RECORDS FOR THE EXERCISE —
────────

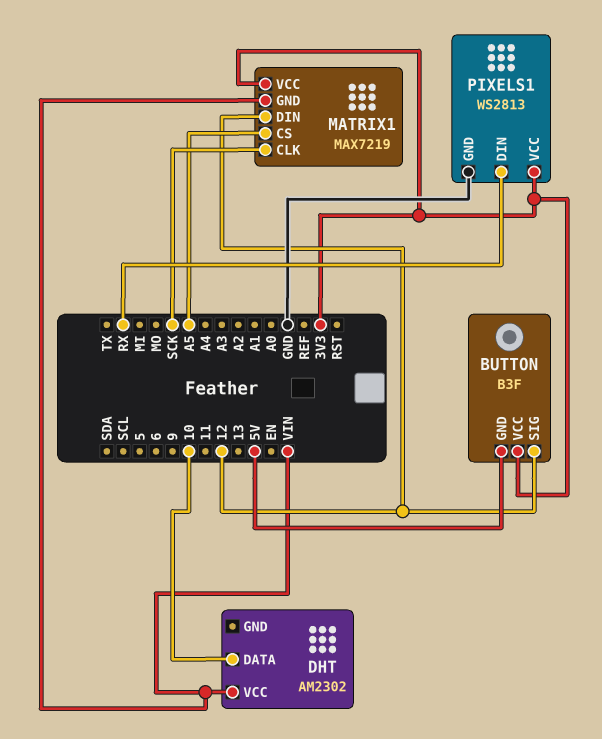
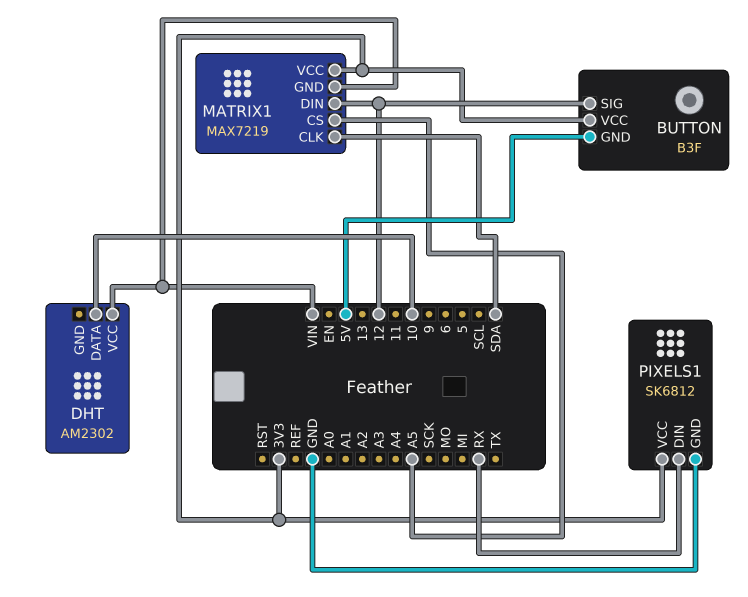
MATRIX1 pin CLK: SCK -> SDA
PIXELS1: WS2813 -> SK6812

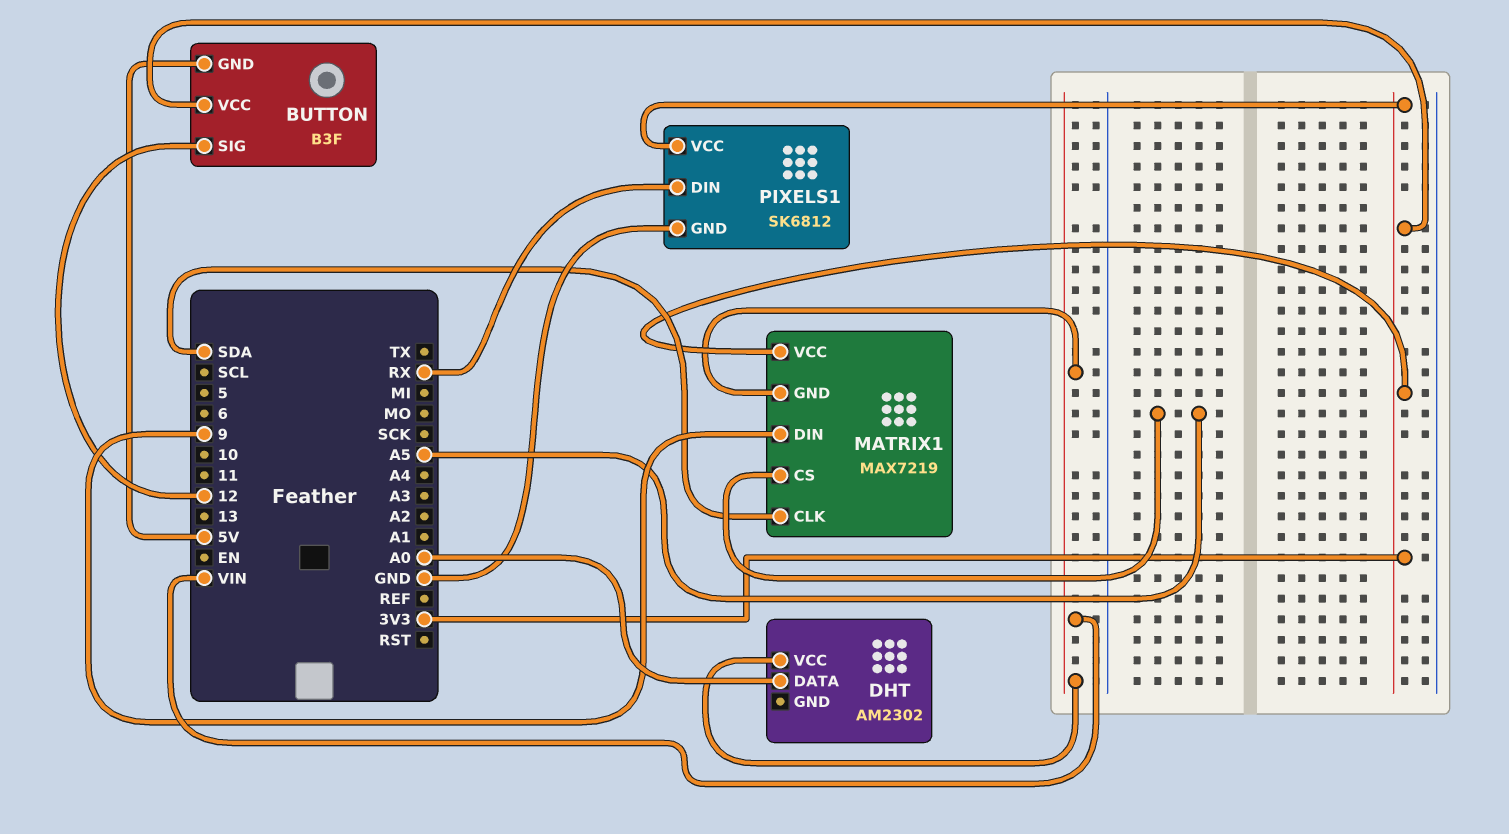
DHT pin DATA: 10 -> A0
MATRIX1 pin DIN: 12 -> 9

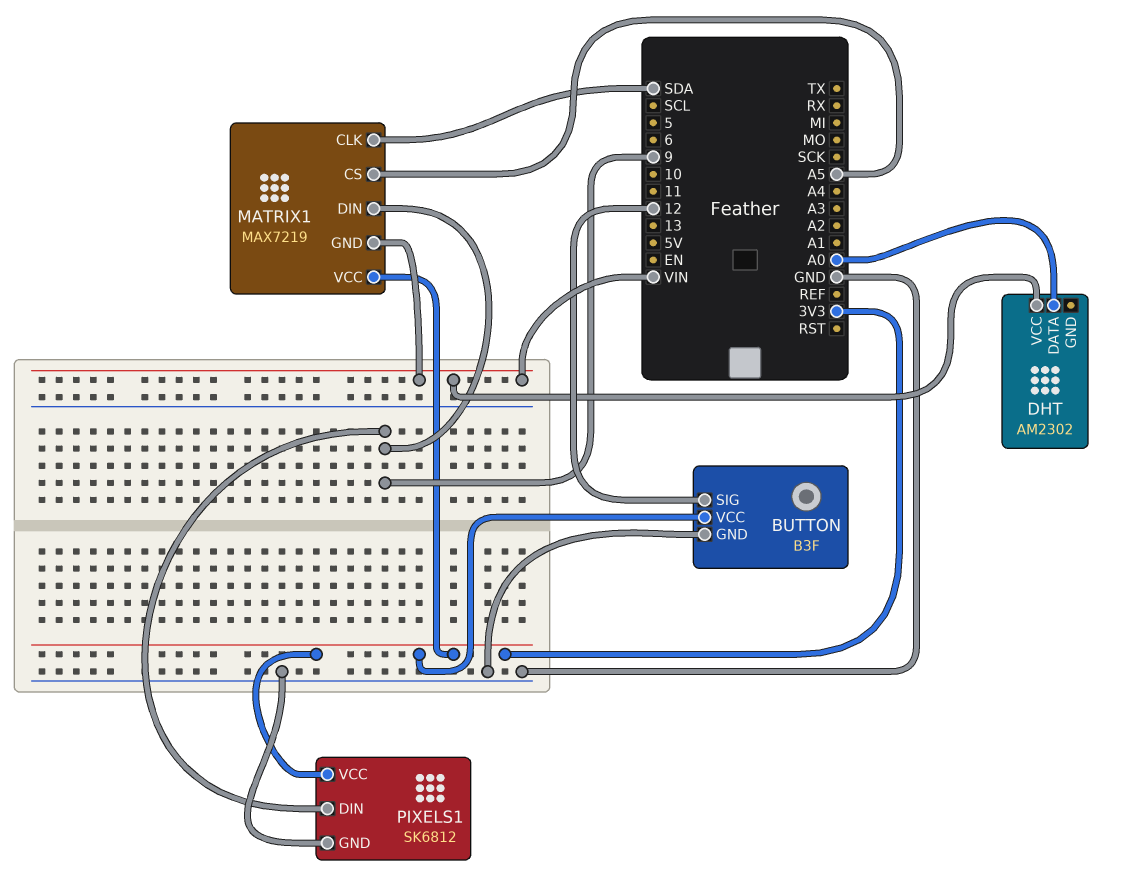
BUTTON pin GND: 5V -> GND
PIXELS1 pin DIN: RX -> 9

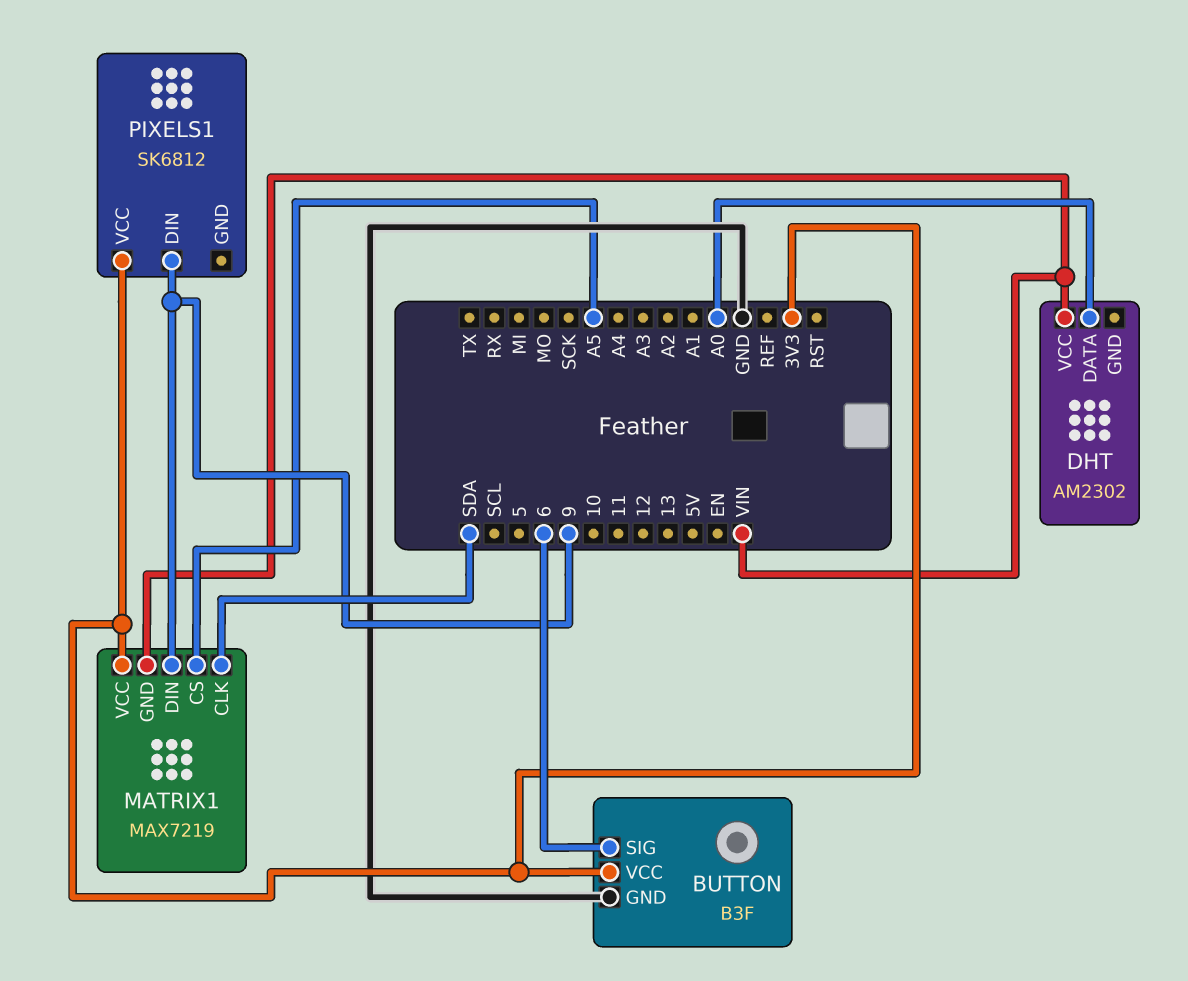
BUTTON pin SIG: 12 -> 6
PIXELS1 pin GND: GND -> none

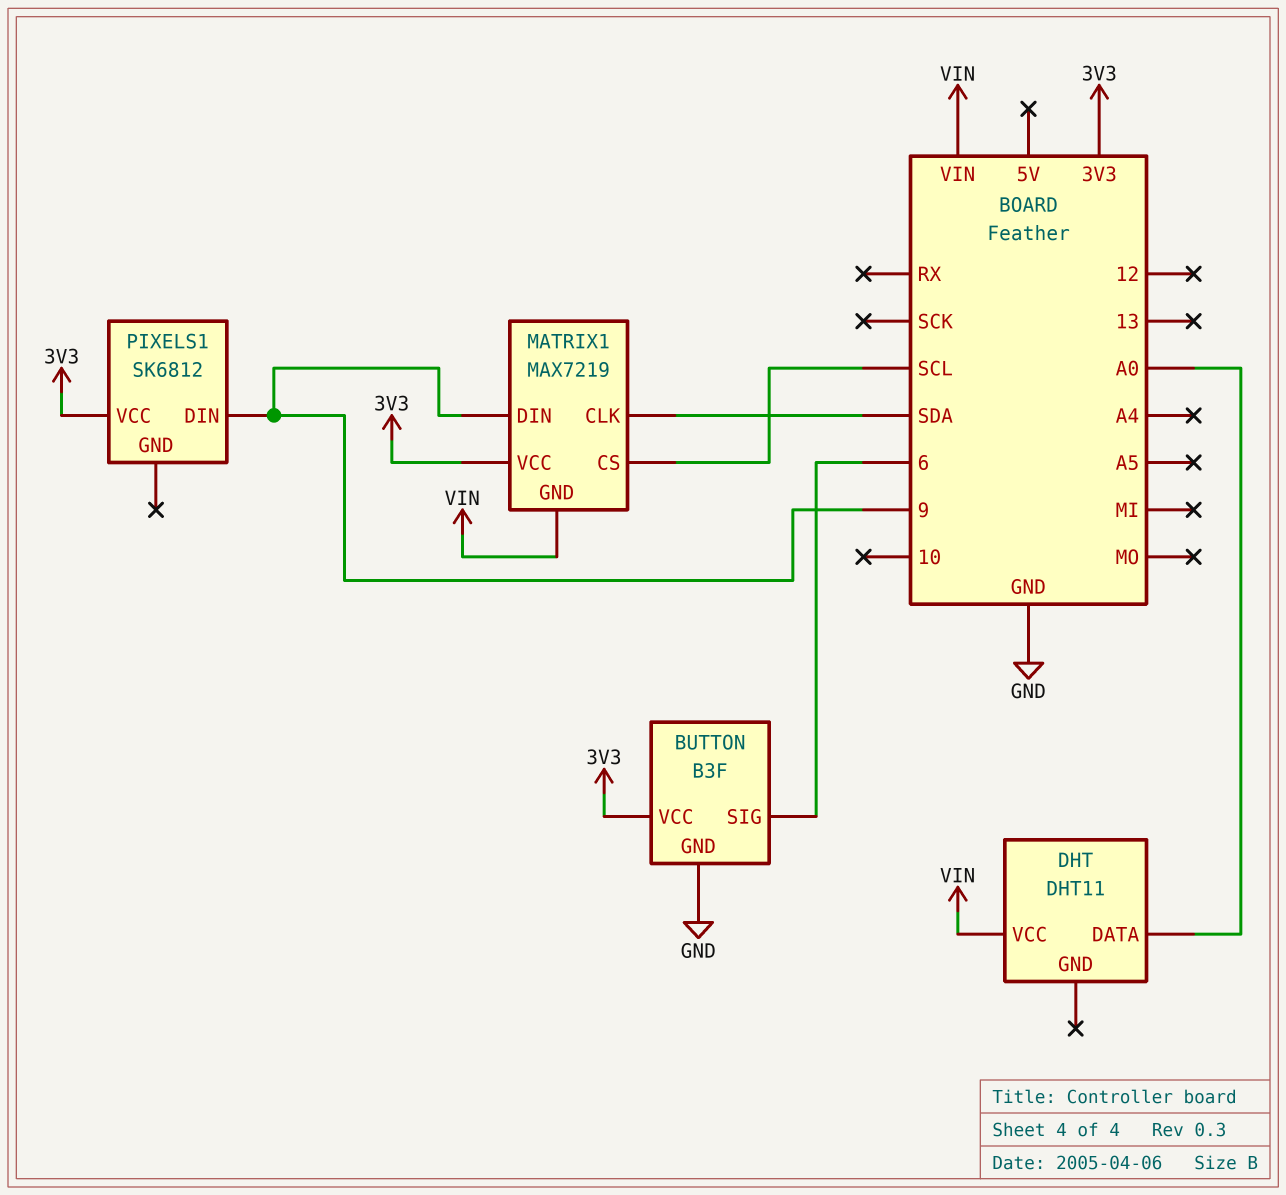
DHT: AM2302 -> DHT11
MATRIX1 pin CS: A5 -> SCL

────────

PROBLEM TO WORK ON —
What is needed is each line of the entries that contains the word "BUTTON".

EXERCISE SOLUTION —
BUTTON pin GND: 5V -> GND
BUTTON pin SIG: 12 -> 6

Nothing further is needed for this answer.